Supplied material:
#####

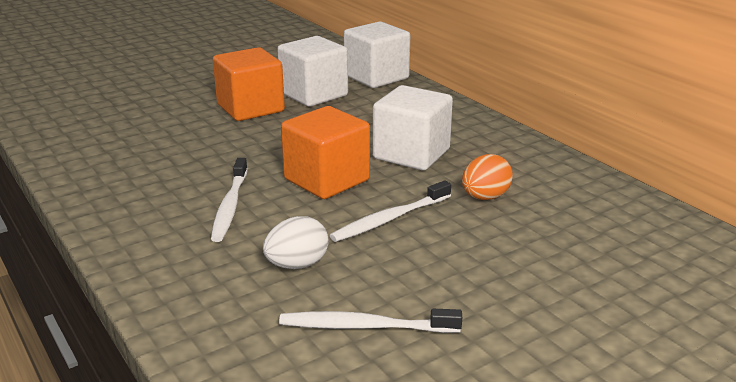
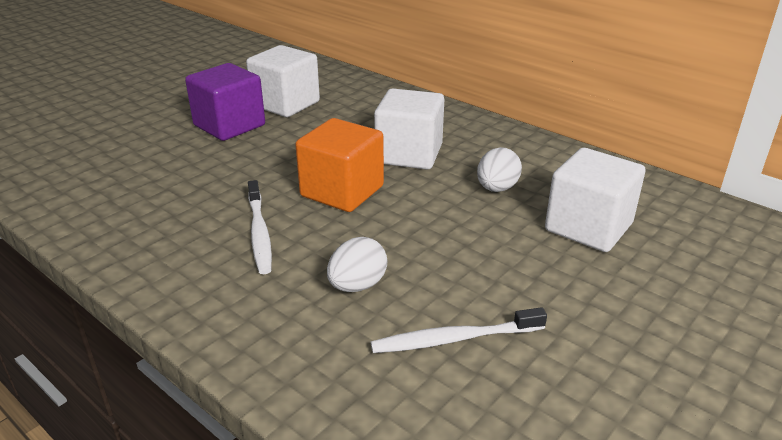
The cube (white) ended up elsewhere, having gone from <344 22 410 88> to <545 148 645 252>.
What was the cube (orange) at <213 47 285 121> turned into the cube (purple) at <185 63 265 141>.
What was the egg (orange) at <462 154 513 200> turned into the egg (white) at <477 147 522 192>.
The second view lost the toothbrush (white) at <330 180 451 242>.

#####

Exercise requirements: Pictures stay out; output the lines from the top of the listing above through the line containing "What was the egg", exactly as they stand.

Response below:
The cube (white) ended up elsewhere, having gone from <344 22 410 88> to <545 148 645 252>.
What was the cube (orange) at <213 47 285 121> turned into the cube (purple) at <185 63 265 141>.
What was the egg (orange) at <462 154 513 200> turned into the egg (white) at <477 147 522 192>.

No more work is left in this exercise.